Stored items in a collection
━━━━
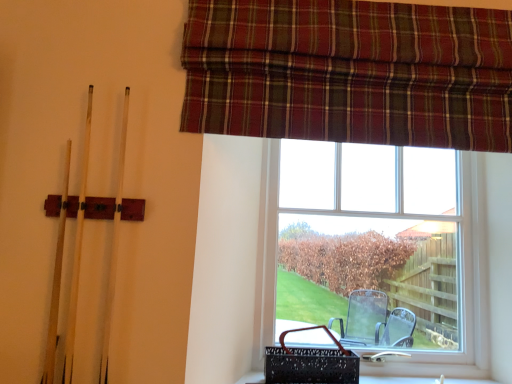
Question: Does clear glass window at center appear on the left side of plaid fabric curtain at upper right?

Choices:
 (A) yes
 (B) no

Answer: (B)

Question: Does clear glass window at center come in front of plaid fabric curtain at upper right?

Choices:
 (A) no
 (B) yes

Answer: (A)

Question: Is clear glass window at center next to plaid fabric curtain at upper right?

Choices:
 (A) yes
 (B) no

Answer: (B)

Question: From a real-world perspective, is clear glass window at center over plaid fabric curtain at upper right?

Choices:
 (A) yes
 (B) no

Answer: (B)

Question: Considering the relative sizes of clear glass window at center and plaid fabric curtain at upper right in the image provided, is clear glass window at center smaller than plaid fabric curtain at upper right?

Choices:
 (A) no
 (B) yes

Answer: (A)

Question: Does clear glass window at center have a greater width compared to plaid fabric curtain at upper right?

Choices:
 (A) no
 (B) yes

Answer: (B)

Question: Is plaid fabric curtain at upper right at the left side of clear glass window at center?

Choices:
 (A) yes
 (B) no

Answer: (A)

Question: Considering the relative sizes of plaid fabric curtain at upper right and clear glass window at center in the image provided, is plaid fabric curtain at upper right taller than clear glass window at center?

Choices:
 (A) no
 (B) yes

Answer: (A)

Question: Does plaid fabric curtain at upper right have a smaller size compared to clear glass window at center?

Choices:
 (A) yes
 (B) no

Answer: (A)

Question: Is plaid fabric curtain at upper right surrounding clear glass window at center?

Choices:
 (A) yes
 (B) no

Answer: (B)

Question: Considering the relative positions of plaid fabric curtain at upper right and clear glass window at center in the image provided, is plaid fabric curtain at upper right to the right of clear glass window at center from the viewer's perspective?

Choices:
 (A) yes
 (B) no

Answer: (B)

Question: Does plaid fabric curtain at upper right come behind clear glass window at center?

Choices:
 (A) no
 (B) yes

Answer: (A)

Question: Relative to clear glass window at center, is plaid fabric curtain at upper right in front or behind?

Choices:
 (A) front
 (B) behind

Answer: (A)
━━━━
_Task directions_
Could you switch "clear glass window" to "frosted glass window" everywhere in the records, from their start up to and including the line with "Question: Is plaid fabric curtain at upper right at", and give those lines back otherwise unchanged without the pictures?

_Answer to this task_
Question: Does frosted glass window at center appear on the left side of plaid fabric curtain at upper right?

Choices:
 (A) yes
 (B) no

Answer: (B)

Question: Does frosted glass window at center come in front of plaid fabric curtain at upper right?

Choices:
 (A) no
 (B) yes

Answer: (A)

Question: Is frosted glass window at center next to plaid fabric curtain at upper right?

Choices:
 (A) yes
 (B) no

Answer: (B)

Question: From a real-world perspective, is frosted glass window at center over plaid fabric curtain at upper right?

Choices:
 (A) yes
 (B) no

Answer: (B)

Question: Considering the relative sizes of frosted glass window at center and plaid fabric curtain at upper right in the image provided, is frosted glass window at center smaller than plaid fabric curtain at upper right?

Choices:
 (A) no
 (B) yes

Answer: (A)

Question: Does frosted glass window at center have a greater width compared to plaid fabric curtain at upper right?

Choices:
 (A) no
 (B) yes

Answer: (B)

Question: Is plaid fabric curtain at upper right at the left side of frosted glass window at center?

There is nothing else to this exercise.